(Coordinate-based object records)
- - - -

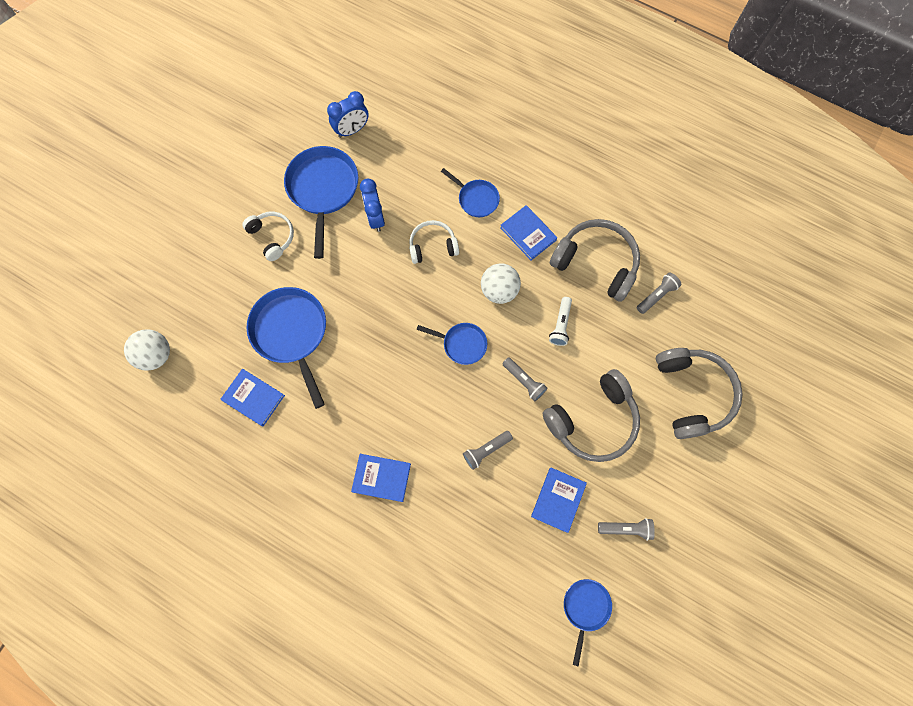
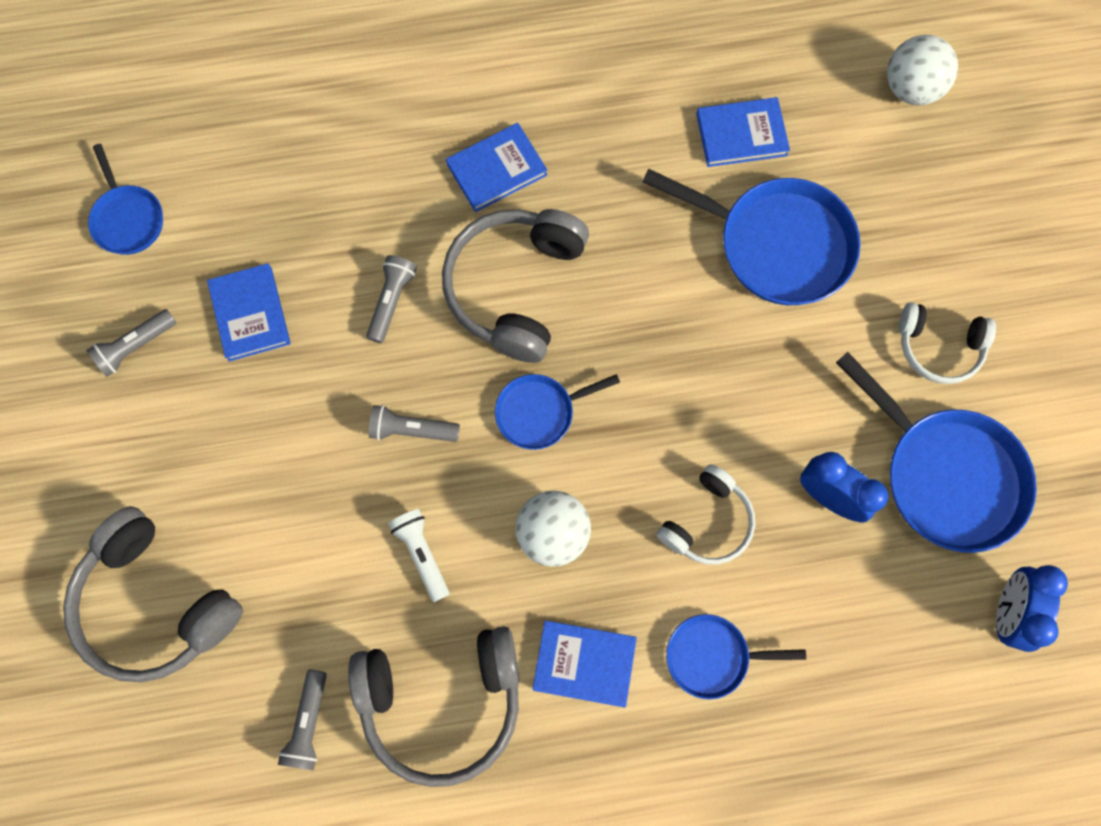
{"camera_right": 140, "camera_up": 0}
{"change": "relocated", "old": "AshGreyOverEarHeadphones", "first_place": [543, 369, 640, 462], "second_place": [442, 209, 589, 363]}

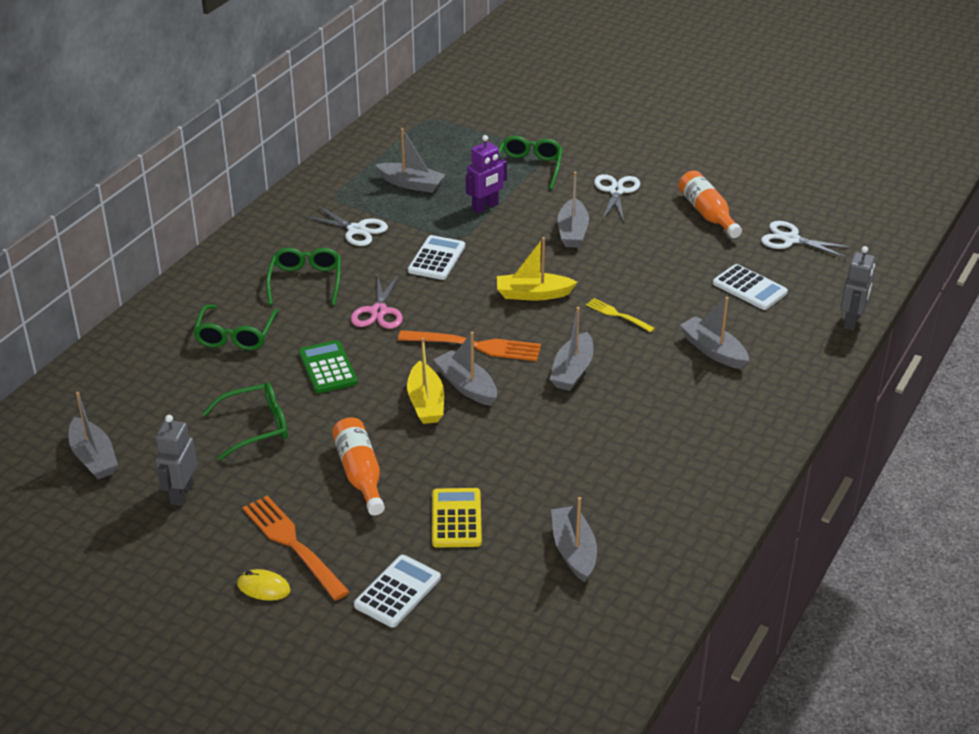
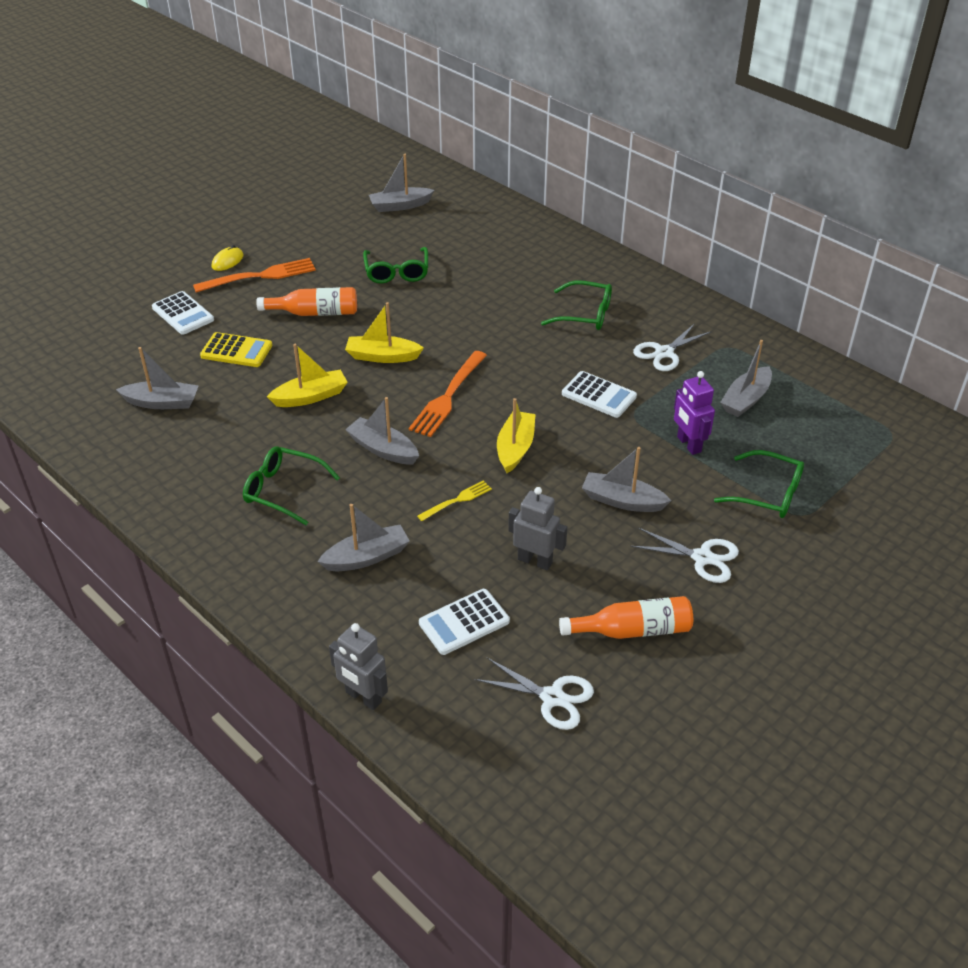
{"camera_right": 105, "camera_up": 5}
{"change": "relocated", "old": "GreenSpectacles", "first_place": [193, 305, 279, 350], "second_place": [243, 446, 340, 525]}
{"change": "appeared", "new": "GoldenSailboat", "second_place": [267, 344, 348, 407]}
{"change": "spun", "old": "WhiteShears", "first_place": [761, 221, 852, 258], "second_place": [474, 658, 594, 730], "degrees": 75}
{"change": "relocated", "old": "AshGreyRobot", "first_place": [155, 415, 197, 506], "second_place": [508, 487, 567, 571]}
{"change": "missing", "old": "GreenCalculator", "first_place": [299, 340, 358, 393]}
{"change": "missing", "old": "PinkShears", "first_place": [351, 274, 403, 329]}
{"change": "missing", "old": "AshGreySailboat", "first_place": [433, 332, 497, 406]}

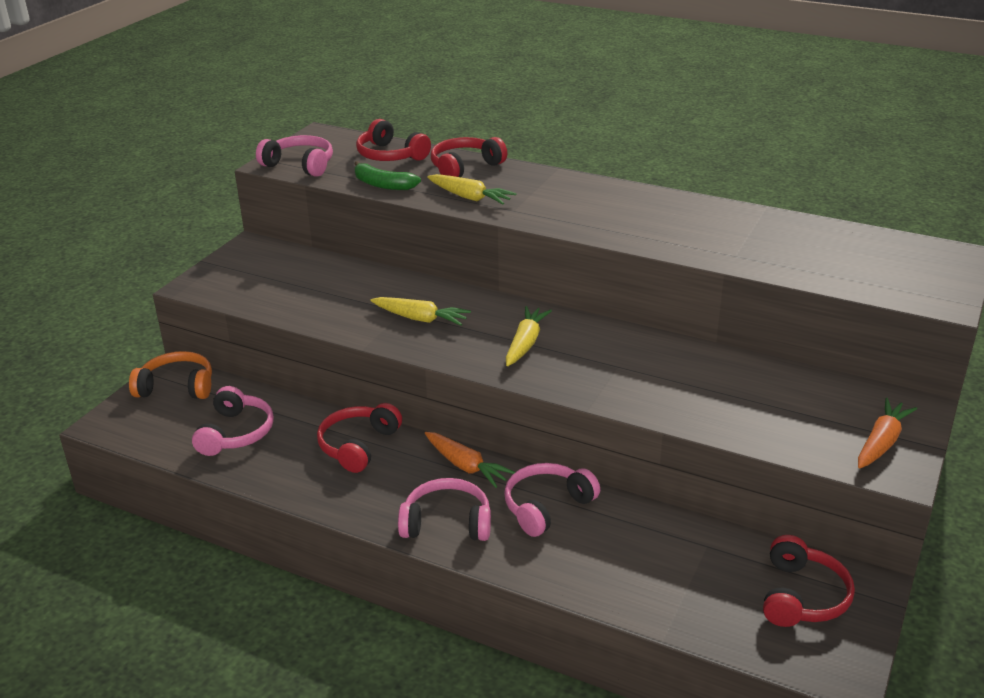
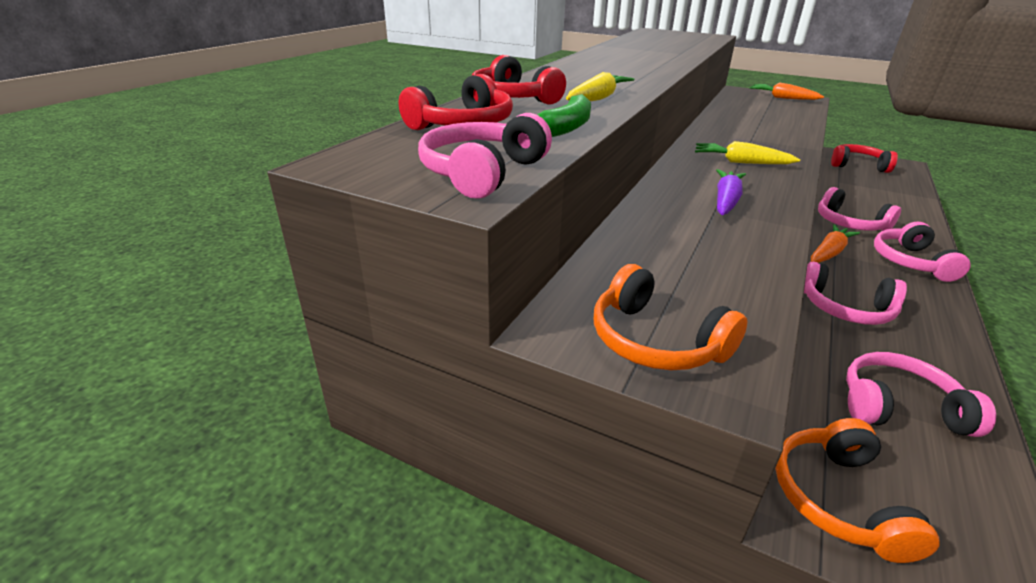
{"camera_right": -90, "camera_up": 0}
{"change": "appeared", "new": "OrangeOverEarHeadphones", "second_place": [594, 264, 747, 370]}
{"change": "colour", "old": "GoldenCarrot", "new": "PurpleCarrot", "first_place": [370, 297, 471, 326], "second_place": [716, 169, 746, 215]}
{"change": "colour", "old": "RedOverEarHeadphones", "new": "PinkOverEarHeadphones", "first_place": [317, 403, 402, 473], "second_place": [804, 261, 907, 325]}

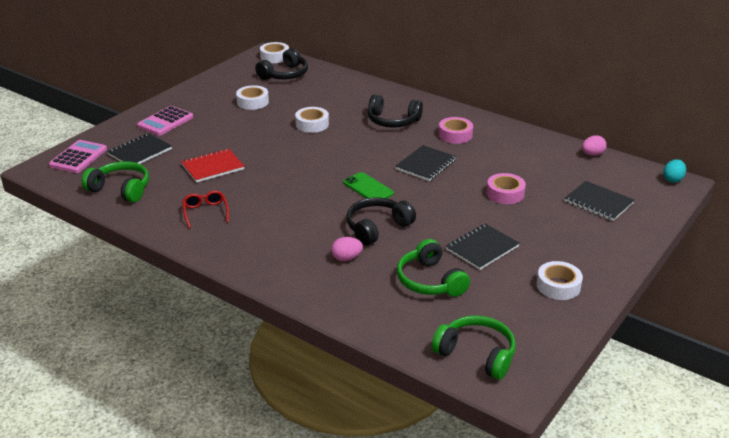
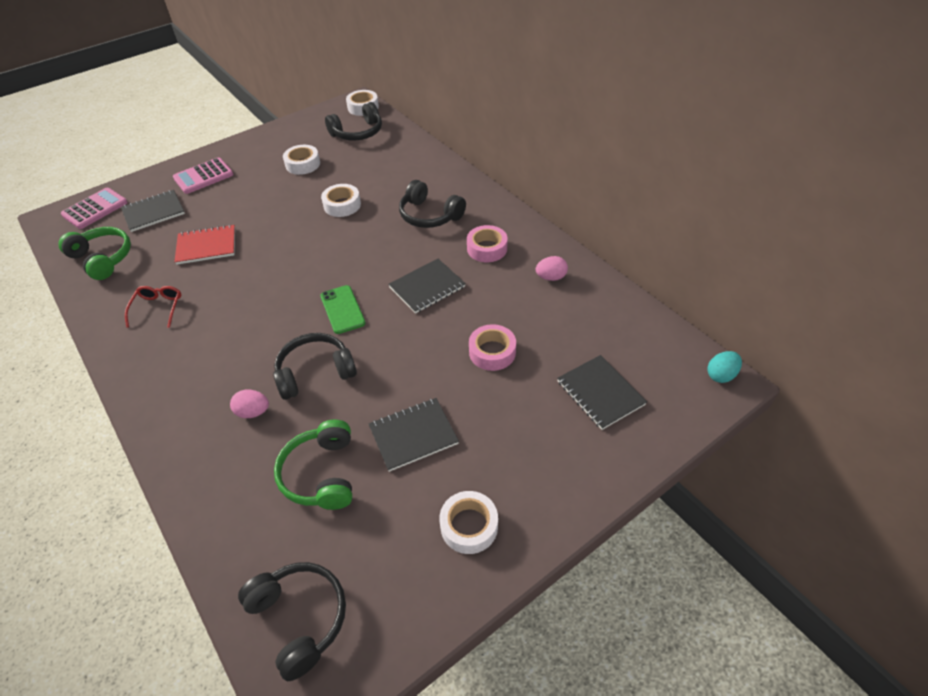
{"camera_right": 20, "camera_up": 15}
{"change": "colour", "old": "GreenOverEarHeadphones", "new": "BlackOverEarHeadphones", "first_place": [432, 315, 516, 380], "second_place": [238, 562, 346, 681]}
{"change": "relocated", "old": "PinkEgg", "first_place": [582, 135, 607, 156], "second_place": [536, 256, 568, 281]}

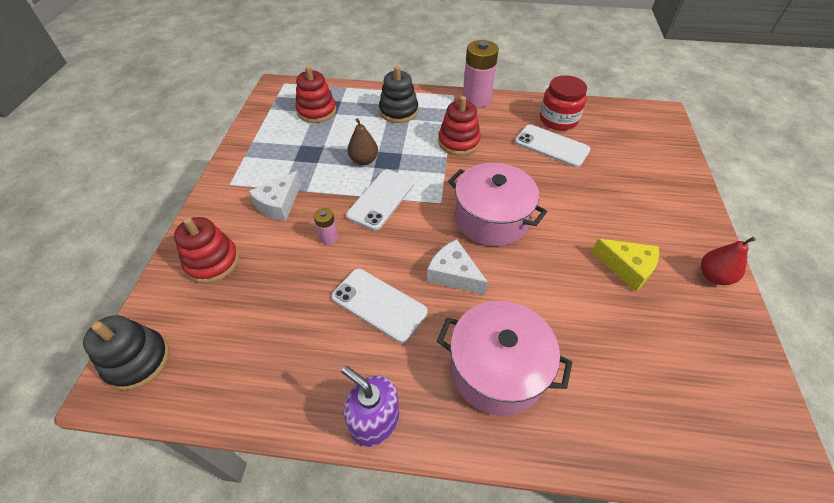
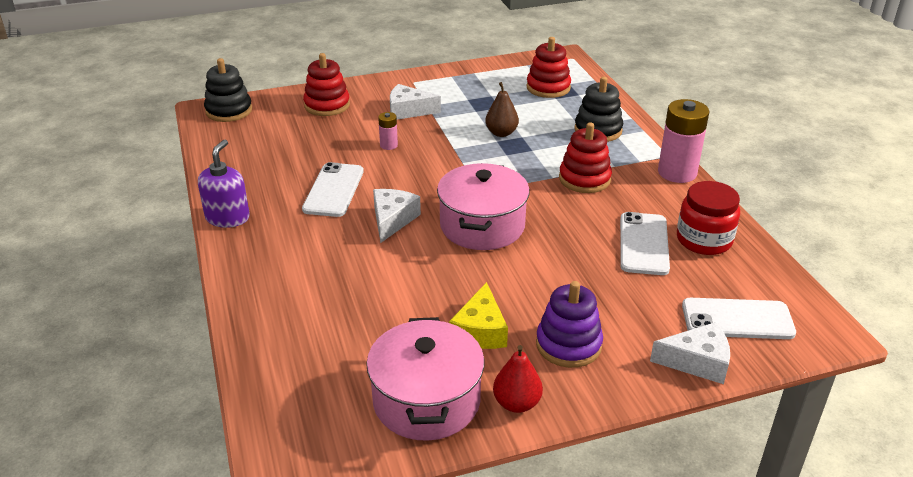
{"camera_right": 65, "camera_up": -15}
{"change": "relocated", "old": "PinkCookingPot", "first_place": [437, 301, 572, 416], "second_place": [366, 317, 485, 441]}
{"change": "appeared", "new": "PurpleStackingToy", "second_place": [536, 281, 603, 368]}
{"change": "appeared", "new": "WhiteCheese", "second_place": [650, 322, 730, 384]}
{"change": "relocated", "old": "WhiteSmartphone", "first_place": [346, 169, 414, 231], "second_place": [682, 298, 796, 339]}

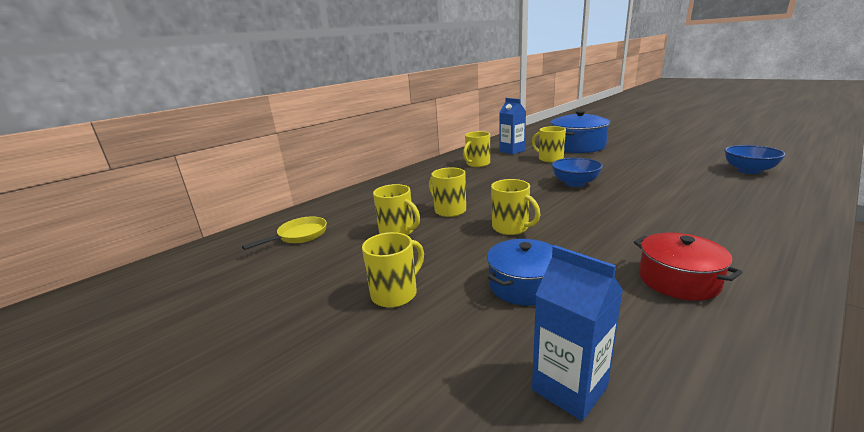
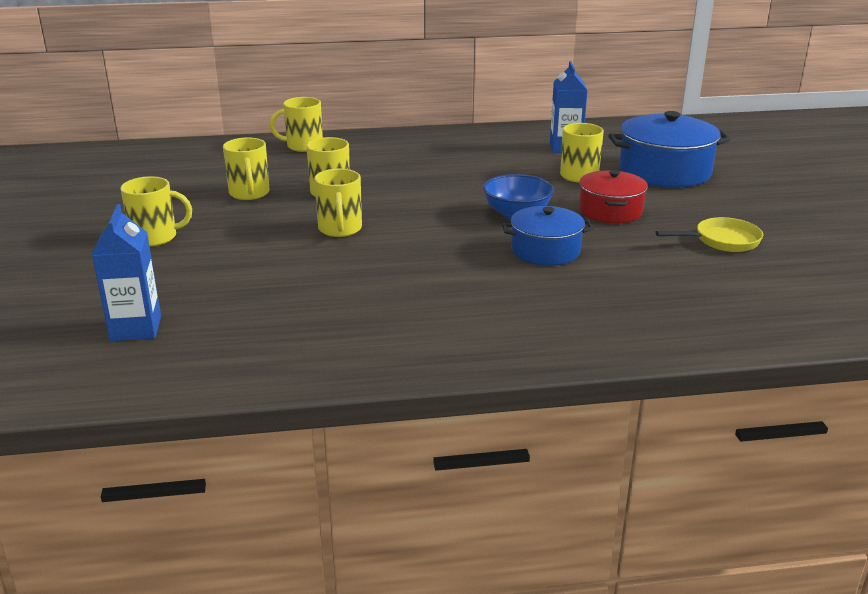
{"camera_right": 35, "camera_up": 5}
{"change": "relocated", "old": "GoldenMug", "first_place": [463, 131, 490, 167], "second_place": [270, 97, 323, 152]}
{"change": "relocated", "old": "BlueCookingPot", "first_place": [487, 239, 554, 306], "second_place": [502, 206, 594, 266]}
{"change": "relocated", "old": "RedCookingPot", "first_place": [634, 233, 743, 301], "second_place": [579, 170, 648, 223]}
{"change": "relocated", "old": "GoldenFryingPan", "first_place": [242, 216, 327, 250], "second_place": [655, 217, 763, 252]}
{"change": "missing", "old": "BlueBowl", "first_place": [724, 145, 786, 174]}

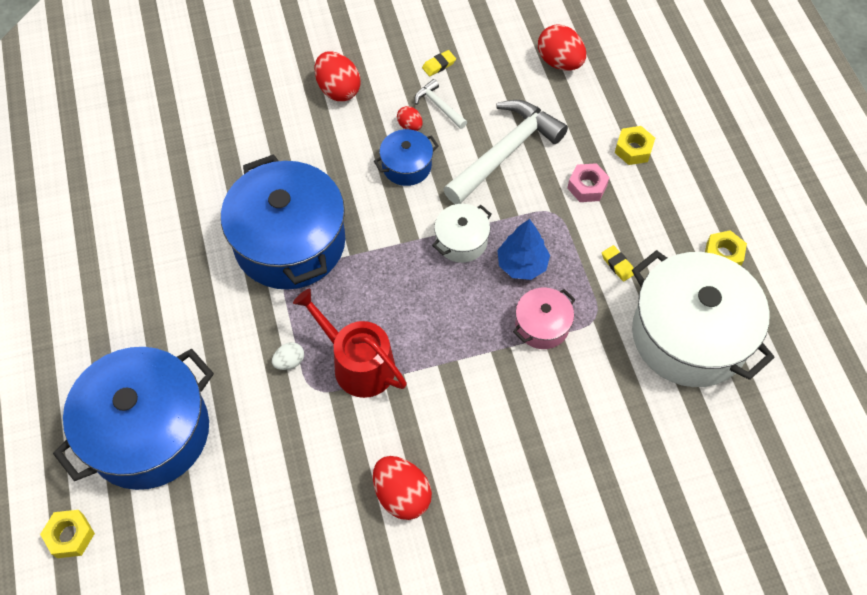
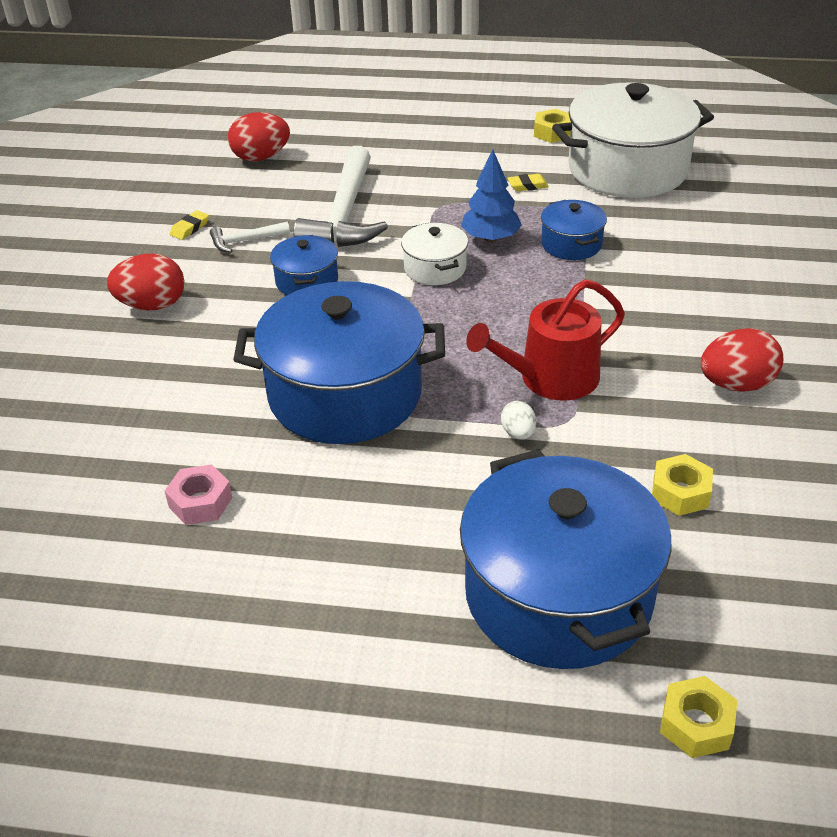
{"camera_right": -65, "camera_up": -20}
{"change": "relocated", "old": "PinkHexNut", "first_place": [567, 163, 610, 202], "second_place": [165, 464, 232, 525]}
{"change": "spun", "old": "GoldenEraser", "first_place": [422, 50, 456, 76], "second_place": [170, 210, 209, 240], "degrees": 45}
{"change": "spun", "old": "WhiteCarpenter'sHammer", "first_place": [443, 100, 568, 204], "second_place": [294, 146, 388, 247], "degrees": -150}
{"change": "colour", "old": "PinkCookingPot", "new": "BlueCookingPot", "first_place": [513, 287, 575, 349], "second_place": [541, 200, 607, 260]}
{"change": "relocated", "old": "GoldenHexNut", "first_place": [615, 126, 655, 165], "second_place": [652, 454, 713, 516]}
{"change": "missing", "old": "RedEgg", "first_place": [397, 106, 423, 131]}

- - - -

» **Task to carry out**: Only the number is needed here: how many lines of the records contain "spun"?

» **Result of this task**: 3